→ **Data provided**
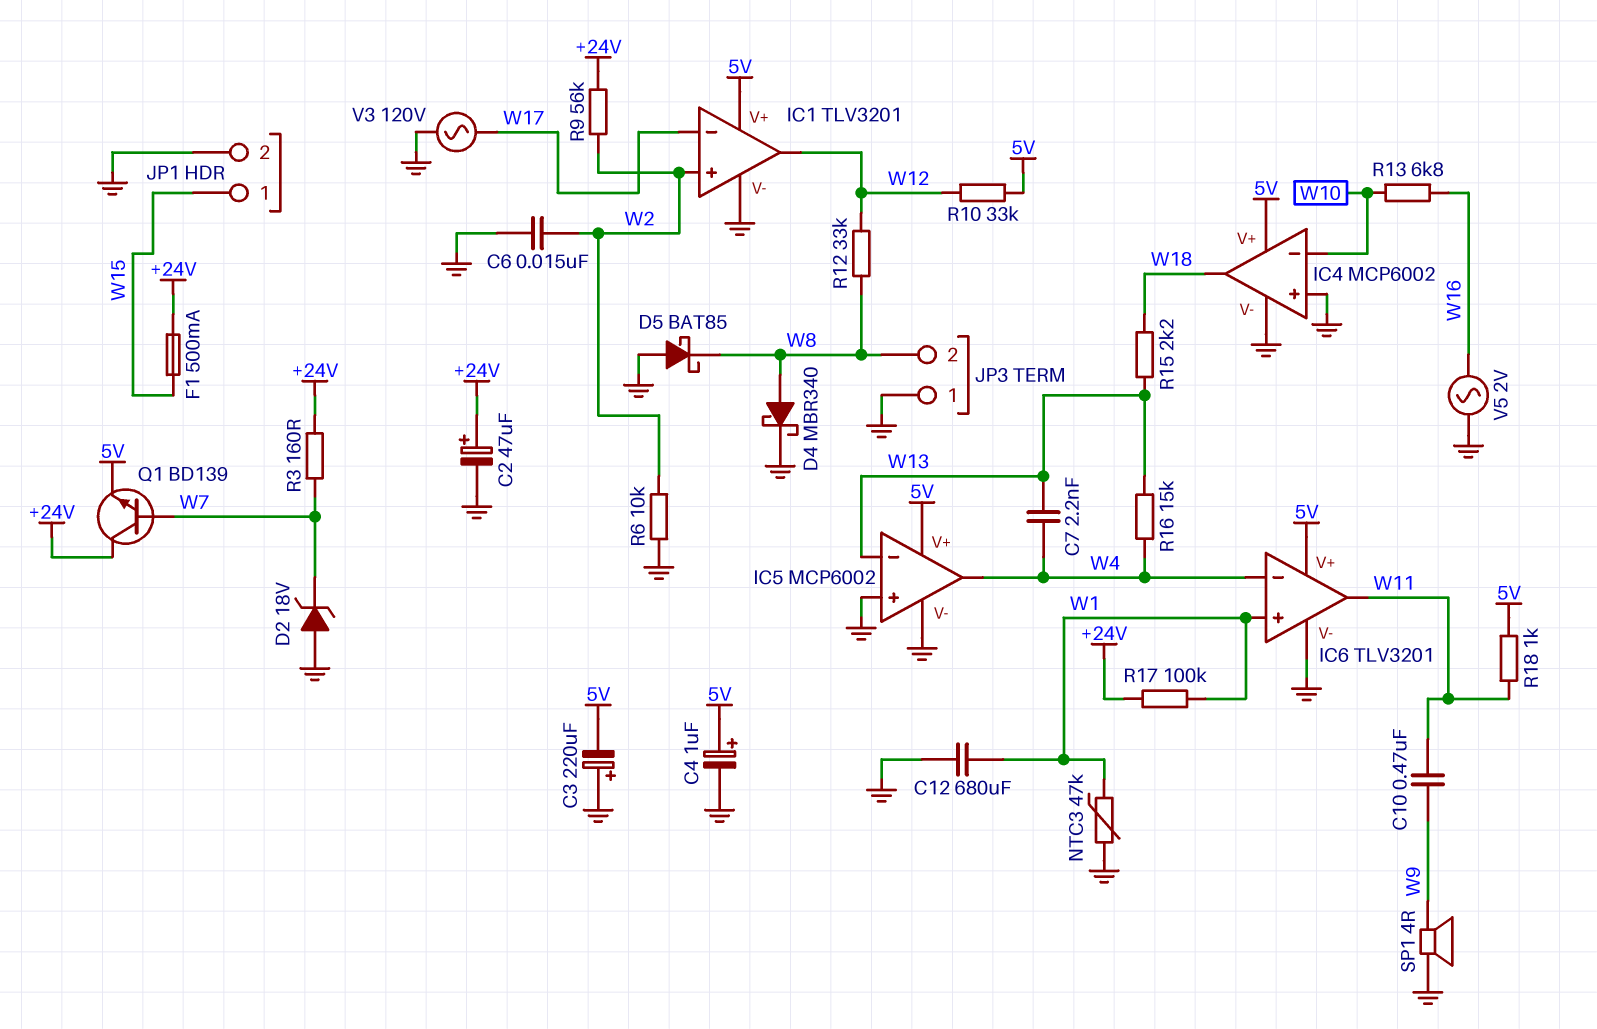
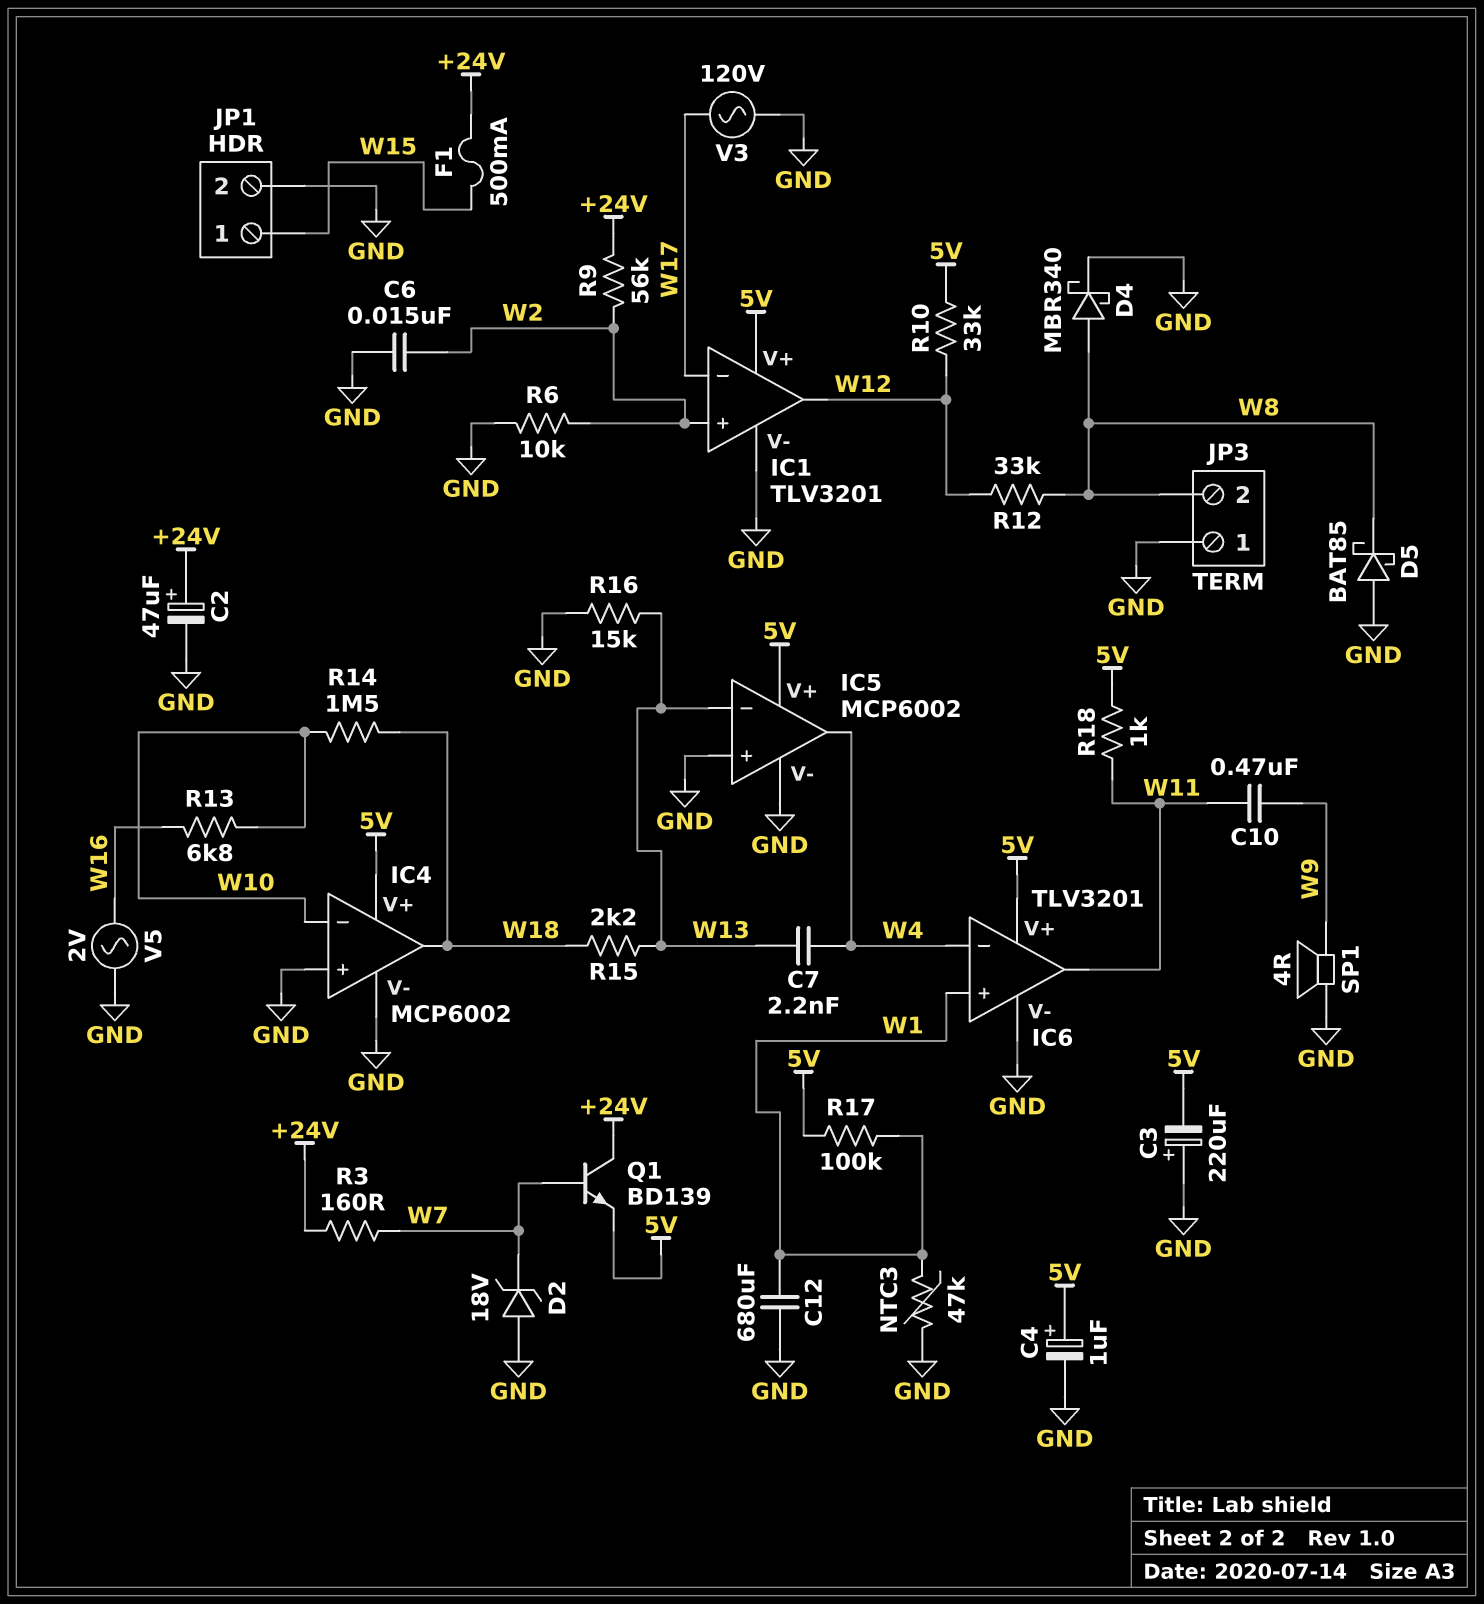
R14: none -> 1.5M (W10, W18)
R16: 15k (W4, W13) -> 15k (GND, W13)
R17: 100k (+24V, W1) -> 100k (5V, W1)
---
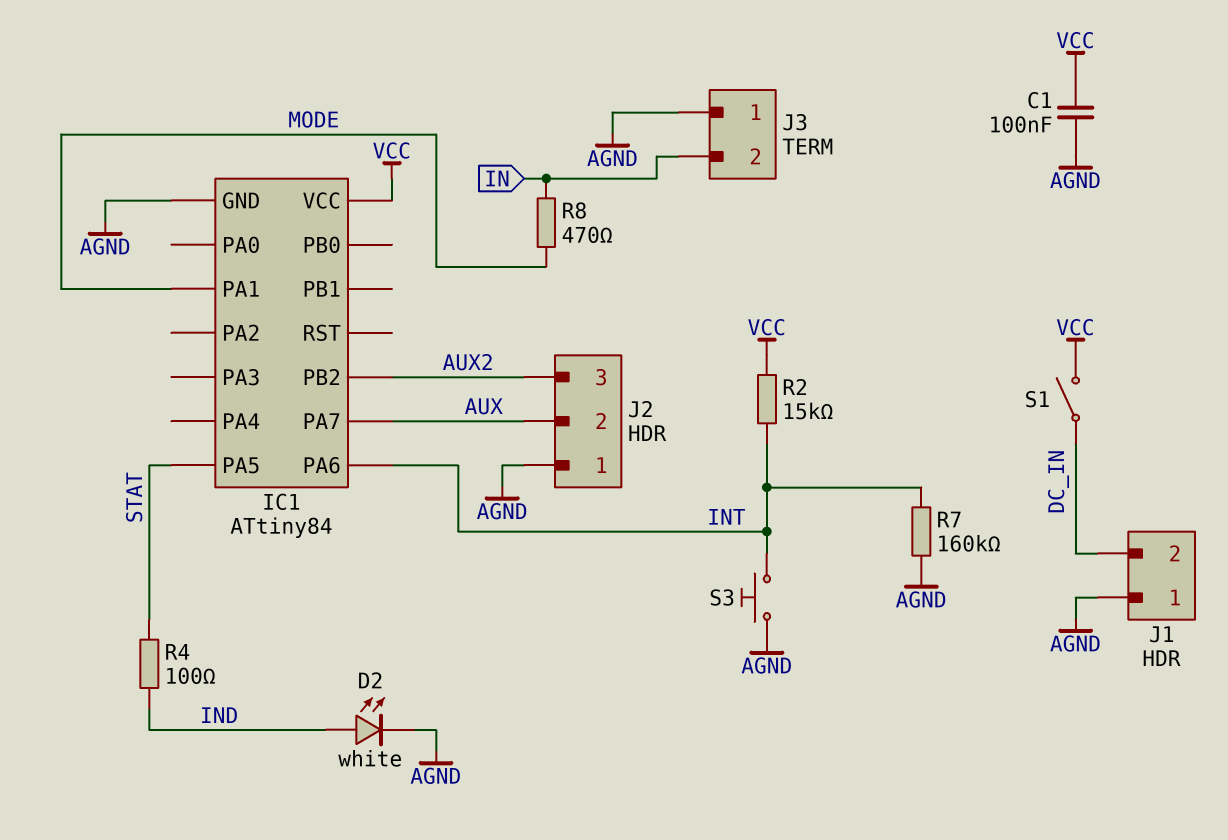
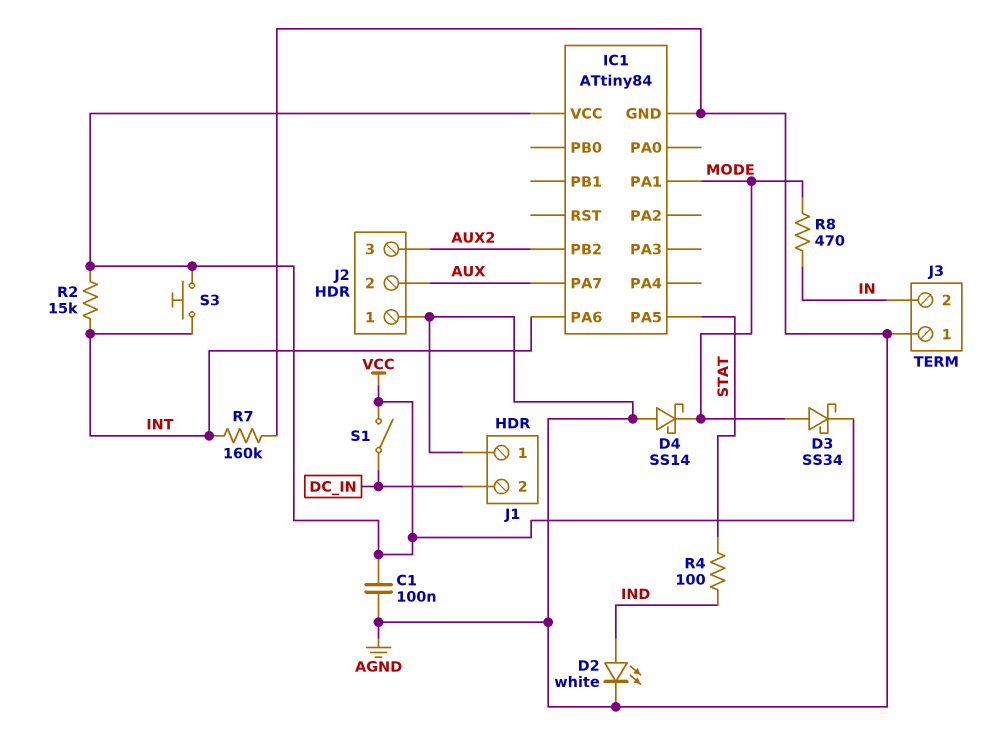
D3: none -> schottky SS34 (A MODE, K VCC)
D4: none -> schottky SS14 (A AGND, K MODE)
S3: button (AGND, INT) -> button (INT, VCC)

→ **Your instructions**
Look for the word "schottky" throughout the material above and copy every line that has it.

→ **Answer space**
D3: none -> schottky SS34 (A MODE, K VCC)
D4: none -> schottky SS14 (A AGND, K MODE)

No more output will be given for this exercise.